Would you please copy each line of the data in which the string "green" occurs?

▶ _Records provided_
.....

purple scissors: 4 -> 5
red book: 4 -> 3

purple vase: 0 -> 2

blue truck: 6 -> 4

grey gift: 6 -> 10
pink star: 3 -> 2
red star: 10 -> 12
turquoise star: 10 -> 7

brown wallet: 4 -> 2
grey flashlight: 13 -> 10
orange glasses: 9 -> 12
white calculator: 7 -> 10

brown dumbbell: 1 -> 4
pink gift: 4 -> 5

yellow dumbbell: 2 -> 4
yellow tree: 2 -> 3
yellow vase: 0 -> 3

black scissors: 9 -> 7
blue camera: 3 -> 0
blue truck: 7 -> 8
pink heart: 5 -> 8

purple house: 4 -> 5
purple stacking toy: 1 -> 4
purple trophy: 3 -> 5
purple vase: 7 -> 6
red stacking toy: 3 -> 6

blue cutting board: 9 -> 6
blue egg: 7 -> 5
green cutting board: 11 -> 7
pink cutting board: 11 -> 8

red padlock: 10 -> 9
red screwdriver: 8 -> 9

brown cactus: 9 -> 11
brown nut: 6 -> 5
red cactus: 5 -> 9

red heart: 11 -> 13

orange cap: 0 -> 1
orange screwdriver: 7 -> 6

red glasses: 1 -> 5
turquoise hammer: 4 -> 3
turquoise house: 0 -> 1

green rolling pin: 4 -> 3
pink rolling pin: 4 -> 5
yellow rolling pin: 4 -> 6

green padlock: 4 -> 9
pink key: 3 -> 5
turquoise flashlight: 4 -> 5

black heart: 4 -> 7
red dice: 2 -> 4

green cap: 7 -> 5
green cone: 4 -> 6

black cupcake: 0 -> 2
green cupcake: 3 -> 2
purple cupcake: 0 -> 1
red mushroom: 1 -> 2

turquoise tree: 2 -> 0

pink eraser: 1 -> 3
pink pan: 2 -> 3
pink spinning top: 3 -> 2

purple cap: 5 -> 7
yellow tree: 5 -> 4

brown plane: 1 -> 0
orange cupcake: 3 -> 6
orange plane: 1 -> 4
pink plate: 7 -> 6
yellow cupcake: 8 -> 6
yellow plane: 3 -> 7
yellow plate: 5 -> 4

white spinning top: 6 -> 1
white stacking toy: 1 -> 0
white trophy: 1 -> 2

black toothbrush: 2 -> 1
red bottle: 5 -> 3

.....

▶ _Result of the task_
green cutting board: 11 -> 7
green rolling pin: 4 -> 3
green padlock: 4 -> 9
green cap: 7 -> 5
green cone: 4 -> 6
green cupcake: 3 -> 2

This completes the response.